- REQUIREMENT -
Sift through the material below and return the lines with "calculator".

- DATA SUPPLIED -

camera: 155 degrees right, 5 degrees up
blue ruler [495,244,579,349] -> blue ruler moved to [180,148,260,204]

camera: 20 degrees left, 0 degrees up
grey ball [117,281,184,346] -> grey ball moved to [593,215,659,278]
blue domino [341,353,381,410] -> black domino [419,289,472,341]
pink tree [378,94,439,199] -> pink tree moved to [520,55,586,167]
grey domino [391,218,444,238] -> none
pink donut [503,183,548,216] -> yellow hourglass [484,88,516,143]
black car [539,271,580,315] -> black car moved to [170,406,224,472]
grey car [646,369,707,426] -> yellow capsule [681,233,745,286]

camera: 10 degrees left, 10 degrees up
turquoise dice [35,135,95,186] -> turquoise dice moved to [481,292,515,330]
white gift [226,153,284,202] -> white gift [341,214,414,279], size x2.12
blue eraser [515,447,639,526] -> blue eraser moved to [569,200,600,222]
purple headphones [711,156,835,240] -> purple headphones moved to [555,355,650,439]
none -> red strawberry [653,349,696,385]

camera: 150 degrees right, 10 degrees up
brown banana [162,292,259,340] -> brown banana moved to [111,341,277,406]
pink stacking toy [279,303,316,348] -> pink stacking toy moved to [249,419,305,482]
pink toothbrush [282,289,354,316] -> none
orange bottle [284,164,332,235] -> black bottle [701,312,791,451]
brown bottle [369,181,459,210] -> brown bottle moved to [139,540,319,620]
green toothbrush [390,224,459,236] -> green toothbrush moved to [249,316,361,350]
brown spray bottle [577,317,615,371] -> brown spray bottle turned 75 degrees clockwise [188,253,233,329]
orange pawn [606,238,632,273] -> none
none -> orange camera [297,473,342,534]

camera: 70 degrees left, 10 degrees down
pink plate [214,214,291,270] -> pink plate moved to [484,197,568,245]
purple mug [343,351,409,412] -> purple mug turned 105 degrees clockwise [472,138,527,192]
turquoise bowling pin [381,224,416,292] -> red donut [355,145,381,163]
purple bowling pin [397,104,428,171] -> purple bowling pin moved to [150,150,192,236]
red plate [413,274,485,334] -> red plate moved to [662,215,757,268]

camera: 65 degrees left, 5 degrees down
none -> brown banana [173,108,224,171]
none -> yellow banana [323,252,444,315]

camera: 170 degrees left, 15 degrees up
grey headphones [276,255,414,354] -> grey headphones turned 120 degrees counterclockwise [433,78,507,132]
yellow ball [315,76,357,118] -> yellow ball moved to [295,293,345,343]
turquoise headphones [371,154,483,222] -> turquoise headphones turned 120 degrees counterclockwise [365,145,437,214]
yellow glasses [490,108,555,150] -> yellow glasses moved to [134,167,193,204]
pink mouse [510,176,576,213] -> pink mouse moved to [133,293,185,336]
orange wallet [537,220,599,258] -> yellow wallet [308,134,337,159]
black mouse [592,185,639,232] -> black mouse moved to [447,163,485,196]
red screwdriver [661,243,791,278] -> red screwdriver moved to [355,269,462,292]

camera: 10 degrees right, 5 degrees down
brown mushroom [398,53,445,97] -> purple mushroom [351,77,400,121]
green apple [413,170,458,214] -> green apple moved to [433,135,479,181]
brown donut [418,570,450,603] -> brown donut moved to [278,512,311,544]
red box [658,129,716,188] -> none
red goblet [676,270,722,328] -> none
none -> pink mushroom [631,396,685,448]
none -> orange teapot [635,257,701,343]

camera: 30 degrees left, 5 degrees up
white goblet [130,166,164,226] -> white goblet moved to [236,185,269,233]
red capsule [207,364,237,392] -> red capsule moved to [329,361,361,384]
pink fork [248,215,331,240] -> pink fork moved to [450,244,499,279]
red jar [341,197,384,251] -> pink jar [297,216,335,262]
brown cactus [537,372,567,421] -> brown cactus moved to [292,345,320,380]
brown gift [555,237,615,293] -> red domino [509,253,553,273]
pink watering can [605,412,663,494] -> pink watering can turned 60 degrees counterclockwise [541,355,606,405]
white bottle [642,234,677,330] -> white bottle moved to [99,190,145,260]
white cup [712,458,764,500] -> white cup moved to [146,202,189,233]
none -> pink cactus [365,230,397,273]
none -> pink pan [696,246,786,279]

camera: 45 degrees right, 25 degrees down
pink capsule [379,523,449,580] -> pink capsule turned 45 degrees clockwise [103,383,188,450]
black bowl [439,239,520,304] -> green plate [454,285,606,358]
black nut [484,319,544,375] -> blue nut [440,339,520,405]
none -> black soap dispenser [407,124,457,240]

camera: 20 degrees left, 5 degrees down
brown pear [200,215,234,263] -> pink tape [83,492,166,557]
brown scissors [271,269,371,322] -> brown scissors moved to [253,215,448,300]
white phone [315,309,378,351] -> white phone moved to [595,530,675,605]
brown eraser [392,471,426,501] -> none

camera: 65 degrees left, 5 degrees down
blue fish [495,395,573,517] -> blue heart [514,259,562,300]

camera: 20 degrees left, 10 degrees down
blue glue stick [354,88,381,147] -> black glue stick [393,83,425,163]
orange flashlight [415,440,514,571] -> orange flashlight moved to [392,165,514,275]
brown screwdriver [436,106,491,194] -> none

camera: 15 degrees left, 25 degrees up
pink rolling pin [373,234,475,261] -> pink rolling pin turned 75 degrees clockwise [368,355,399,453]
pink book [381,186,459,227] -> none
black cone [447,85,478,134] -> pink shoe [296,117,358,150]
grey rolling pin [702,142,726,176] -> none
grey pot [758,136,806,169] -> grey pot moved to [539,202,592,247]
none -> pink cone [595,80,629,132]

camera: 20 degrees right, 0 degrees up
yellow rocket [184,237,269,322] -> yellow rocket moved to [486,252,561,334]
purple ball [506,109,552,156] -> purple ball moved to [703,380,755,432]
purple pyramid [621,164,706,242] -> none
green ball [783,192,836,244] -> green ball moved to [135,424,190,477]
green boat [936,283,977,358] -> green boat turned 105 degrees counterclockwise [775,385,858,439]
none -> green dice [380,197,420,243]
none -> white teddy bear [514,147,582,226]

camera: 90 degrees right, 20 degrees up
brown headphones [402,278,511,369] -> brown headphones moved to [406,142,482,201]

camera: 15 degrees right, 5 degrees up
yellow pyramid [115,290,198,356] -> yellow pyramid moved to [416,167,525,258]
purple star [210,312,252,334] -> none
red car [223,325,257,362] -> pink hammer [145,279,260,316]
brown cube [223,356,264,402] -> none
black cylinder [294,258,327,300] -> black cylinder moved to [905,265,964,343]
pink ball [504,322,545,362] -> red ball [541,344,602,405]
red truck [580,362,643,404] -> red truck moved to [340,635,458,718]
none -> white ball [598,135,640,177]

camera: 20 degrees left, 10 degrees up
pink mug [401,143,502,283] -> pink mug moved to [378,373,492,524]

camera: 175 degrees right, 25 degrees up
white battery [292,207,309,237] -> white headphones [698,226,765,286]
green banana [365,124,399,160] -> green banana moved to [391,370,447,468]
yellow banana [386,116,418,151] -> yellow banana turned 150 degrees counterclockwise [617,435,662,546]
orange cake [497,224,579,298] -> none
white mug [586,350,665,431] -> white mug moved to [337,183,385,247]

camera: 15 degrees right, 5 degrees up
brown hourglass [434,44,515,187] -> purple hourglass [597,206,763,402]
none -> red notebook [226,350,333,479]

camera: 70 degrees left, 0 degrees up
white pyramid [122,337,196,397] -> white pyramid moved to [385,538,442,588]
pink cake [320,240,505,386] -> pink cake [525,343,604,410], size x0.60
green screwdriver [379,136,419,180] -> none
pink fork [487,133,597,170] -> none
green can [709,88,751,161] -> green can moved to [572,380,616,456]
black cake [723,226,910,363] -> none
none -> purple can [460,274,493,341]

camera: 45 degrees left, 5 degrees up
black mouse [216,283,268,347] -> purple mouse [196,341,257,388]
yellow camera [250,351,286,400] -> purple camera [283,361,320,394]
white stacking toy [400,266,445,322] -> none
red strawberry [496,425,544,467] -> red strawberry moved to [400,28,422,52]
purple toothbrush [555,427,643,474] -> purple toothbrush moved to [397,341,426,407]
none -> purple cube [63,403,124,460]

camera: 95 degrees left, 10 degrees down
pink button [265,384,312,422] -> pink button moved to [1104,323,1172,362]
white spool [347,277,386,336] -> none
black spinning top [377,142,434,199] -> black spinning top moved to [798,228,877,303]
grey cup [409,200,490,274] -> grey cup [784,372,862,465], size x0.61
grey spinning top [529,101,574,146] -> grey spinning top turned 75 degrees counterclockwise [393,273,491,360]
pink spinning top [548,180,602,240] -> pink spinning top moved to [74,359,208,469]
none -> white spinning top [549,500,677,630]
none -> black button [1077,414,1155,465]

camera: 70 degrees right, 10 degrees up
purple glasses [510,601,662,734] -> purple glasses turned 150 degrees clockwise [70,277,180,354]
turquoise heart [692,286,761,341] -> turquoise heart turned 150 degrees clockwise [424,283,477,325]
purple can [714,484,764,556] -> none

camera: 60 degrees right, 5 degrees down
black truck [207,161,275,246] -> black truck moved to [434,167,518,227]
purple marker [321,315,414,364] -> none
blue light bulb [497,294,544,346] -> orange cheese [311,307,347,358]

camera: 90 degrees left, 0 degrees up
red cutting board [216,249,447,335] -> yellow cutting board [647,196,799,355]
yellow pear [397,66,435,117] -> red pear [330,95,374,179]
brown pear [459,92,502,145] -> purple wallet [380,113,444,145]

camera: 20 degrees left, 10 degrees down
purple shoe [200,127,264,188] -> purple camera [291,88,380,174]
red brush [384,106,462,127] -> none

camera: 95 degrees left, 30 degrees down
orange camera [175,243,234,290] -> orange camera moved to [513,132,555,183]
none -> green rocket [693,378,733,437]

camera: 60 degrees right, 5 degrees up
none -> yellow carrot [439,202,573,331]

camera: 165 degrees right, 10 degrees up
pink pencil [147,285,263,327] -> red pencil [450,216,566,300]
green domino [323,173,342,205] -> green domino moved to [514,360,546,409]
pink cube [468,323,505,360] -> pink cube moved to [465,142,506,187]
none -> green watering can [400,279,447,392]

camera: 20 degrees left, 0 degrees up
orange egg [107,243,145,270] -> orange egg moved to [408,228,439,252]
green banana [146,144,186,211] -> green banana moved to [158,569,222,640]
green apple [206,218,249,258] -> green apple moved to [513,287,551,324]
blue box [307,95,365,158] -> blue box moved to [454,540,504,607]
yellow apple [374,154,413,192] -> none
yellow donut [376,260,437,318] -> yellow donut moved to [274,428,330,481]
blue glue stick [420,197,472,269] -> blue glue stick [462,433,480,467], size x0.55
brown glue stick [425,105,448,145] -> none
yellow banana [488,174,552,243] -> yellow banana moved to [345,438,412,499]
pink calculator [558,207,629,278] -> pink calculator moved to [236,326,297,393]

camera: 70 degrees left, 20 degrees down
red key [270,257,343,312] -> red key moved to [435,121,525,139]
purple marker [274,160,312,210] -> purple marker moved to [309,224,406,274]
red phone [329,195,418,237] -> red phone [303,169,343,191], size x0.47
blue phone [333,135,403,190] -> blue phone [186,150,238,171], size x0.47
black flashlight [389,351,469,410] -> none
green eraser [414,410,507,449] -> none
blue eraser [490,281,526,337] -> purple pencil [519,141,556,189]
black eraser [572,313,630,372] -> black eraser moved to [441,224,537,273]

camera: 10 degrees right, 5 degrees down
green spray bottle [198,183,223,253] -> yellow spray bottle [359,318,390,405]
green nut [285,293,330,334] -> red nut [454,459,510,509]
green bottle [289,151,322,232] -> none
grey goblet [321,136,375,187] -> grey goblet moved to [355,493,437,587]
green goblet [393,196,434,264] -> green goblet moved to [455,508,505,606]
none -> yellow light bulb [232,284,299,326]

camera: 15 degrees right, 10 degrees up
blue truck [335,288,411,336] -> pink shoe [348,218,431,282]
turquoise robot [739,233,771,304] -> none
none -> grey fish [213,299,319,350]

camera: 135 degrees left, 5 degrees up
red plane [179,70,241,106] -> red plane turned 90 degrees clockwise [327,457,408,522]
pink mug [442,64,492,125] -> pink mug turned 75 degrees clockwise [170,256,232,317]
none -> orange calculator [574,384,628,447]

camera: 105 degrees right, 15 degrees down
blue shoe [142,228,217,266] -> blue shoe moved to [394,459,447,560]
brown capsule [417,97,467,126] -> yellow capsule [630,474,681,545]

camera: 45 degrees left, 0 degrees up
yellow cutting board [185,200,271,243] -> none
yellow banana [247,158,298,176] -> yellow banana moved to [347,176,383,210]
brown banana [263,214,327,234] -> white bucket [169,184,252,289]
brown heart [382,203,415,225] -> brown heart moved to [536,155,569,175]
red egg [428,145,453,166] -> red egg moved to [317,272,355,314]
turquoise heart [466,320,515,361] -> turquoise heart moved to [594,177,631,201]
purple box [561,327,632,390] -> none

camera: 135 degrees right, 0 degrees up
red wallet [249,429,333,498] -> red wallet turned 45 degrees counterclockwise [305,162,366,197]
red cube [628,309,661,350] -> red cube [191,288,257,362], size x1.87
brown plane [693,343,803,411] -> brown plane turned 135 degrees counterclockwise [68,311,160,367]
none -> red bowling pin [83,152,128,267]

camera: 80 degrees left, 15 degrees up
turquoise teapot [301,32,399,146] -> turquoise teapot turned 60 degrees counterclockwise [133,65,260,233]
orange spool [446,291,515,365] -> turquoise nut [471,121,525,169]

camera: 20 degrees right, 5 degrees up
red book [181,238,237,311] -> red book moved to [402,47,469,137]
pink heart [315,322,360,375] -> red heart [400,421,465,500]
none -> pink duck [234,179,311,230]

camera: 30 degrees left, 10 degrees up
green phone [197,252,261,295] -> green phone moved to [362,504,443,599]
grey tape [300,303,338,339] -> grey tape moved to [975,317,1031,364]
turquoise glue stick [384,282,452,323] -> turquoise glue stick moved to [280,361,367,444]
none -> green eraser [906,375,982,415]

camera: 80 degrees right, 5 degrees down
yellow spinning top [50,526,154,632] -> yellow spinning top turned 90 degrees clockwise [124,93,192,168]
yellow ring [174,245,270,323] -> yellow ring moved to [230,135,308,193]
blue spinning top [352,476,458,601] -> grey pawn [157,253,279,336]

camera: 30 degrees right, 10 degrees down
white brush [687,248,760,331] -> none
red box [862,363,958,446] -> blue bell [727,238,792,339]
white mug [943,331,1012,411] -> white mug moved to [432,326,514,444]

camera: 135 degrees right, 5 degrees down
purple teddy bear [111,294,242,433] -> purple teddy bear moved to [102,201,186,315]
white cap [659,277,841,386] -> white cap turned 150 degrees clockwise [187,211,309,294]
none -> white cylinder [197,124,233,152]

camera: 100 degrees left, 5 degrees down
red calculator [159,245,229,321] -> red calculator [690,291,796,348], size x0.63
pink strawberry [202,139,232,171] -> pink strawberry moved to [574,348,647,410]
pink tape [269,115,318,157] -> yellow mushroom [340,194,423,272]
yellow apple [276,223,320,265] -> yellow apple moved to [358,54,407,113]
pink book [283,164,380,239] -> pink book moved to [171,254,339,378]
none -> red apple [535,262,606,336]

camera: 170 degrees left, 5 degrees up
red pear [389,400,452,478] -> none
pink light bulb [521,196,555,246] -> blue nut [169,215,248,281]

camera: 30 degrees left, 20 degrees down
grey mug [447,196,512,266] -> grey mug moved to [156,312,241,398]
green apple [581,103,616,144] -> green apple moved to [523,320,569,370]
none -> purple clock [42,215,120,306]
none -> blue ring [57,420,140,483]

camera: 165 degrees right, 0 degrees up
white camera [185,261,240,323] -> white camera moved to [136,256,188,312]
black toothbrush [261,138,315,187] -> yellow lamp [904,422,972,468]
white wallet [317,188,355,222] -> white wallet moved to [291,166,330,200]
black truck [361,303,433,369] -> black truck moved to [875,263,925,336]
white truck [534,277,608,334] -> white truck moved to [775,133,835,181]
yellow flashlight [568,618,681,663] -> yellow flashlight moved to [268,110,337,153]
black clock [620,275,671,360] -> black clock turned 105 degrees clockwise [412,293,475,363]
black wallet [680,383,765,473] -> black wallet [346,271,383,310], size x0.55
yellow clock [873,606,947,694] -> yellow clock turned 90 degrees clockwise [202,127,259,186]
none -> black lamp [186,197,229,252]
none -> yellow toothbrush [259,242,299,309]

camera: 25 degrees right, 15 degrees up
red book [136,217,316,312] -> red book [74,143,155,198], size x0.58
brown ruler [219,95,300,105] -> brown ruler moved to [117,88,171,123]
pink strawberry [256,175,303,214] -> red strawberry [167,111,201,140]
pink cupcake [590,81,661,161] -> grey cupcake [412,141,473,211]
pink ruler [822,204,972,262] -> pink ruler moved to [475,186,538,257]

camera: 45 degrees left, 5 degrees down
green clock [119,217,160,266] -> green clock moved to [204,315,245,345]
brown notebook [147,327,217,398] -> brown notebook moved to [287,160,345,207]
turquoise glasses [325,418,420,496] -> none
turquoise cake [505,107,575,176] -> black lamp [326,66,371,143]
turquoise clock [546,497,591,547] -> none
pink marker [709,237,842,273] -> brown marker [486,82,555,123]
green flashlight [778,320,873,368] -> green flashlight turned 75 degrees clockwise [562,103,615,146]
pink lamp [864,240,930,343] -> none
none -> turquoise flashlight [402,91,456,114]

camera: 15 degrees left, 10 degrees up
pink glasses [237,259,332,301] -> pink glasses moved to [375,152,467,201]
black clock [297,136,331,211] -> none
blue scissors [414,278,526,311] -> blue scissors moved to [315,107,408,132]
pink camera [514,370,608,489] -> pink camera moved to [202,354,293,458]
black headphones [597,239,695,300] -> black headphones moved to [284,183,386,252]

- TASK OUTPUT -
pink calculator [558,207,629,278] -> pink calculator moved to [236,326,297,393]
none -> orange calculator [574,384,628,447]
red calculator [159,245,229,321] -> red calculator [690,291,796,348], size x0.63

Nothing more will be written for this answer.